__Problem requirements__: The answer consists solely of the listing's lines from the first through the line containing "IC2 pin OUT: NET2 -> none", each reproduced exactly.

__Data for processing__:
+===+
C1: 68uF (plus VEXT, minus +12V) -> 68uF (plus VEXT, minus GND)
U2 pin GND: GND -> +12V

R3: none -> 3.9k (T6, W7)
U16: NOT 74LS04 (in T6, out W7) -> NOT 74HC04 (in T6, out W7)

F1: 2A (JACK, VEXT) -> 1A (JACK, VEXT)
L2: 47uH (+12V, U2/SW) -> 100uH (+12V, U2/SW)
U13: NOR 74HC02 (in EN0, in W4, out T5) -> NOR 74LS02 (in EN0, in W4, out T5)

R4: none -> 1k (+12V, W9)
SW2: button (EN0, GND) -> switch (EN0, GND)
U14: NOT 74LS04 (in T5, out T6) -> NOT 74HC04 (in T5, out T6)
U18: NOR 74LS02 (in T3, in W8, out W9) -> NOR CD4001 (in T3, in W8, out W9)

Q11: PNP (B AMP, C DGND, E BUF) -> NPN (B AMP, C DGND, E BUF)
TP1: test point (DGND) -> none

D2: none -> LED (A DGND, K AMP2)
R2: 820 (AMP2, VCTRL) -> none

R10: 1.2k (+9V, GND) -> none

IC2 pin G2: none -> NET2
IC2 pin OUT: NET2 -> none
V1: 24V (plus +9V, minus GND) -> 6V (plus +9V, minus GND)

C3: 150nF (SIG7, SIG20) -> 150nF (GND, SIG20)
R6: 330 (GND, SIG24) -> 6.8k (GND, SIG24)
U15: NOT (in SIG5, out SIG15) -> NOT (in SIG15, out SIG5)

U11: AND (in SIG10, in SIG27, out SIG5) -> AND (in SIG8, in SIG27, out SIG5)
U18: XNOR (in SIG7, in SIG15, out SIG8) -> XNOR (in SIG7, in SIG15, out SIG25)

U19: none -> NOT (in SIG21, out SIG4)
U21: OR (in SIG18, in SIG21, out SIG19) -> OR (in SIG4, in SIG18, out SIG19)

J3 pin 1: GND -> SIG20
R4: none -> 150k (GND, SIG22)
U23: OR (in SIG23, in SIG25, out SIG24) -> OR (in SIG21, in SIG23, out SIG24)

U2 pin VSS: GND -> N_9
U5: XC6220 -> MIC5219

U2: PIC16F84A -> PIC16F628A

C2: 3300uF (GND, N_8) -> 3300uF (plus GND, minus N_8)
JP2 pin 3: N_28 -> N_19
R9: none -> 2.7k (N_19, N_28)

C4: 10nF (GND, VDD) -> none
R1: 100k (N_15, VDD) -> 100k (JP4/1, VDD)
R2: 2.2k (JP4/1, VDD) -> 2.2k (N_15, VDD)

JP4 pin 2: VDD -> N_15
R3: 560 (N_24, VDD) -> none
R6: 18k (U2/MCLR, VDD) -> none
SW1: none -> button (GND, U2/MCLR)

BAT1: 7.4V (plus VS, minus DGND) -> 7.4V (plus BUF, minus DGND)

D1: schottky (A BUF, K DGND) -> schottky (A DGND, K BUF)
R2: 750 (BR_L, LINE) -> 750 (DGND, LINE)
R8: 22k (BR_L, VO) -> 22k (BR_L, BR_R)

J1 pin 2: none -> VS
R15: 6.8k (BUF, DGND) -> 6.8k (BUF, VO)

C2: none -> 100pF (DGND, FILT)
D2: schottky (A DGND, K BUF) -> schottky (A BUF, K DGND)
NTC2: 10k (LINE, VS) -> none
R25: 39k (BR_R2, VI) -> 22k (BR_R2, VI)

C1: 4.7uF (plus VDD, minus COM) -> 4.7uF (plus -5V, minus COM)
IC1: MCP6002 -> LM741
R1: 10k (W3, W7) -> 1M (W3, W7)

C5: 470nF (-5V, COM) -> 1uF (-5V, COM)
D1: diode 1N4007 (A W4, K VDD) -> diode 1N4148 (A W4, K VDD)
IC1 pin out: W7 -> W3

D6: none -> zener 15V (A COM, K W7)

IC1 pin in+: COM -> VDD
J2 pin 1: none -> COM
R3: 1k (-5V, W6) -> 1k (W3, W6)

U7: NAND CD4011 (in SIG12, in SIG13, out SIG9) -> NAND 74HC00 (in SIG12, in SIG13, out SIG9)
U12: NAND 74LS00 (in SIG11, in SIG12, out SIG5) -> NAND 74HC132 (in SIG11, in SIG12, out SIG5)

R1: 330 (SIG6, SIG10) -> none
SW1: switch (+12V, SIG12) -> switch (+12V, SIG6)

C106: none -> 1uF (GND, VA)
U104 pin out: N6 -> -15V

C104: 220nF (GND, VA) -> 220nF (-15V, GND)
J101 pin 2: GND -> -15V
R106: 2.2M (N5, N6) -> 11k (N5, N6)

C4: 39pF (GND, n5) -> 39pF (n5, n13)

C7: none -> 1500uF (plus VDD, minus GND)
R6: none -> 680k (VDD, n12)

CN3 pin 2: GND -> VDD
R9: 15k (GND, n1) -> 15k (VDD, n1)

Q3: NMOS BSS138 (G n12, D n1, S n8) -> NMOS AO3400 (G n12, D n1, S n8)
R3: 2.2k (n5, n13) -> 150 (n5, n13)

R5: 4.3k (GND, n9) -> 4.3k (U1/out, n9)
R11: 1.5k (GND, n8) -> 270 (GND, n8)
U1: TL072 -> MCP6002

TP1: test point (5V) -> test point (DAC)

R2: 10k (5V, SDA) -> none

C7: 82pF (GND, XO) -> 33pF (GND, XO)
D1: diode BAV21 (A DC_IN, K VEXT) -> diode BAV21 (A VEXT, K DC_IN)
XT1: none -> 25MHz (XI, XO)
+===+
__Answer space__:
C1: 68uF (plus VEXT, minus +12V) -> 68uF (plus VEXT, minus GND)
U2 pin GND: GND -> +12V

R3: none -> 3.9k (T6, W7)
U16: NOT 74LS04 (in T6, out W7) -> NOT 74HC04 (in T6, out W7)

F1: 2A (JACK, VEXT) -> 1A (JACK, VEXT)
L2: 47uH (+12V, U2/SW) -> 100uH (+12V, U2/SW)
U13: NOR 74HC02 (in EN0, in W4, out T5) -> NOR 74LS02 (in EN0, in W4, out T5)

R4: none -> 1k (+12V, W9)
SW2: button (EN0, GND) -> switch (EN0, GND)
U14: NOT 74LS04 (in T5, out T6) -> NOT 74HC04 (in T5, out T6)
U18: NOR 74LS02 (in T3, in W8, out W9) -> NOR CD4001 (in T3, in W8, out W9)

Q11: PNP (B AMP, C DGND, E BUF) -> NPN (B AMP, C DGND, E BUF)
TP1: test point (DGND) -> none

D2: none -> LED (A DGND, K AMP2)
R2: 820 (AMP2, VCTRL) -> none

R10: 1.2k (+9V, GND) -> none

IC2 pin G2: none -> NET2
IC2 pin OUT: NET2 -> none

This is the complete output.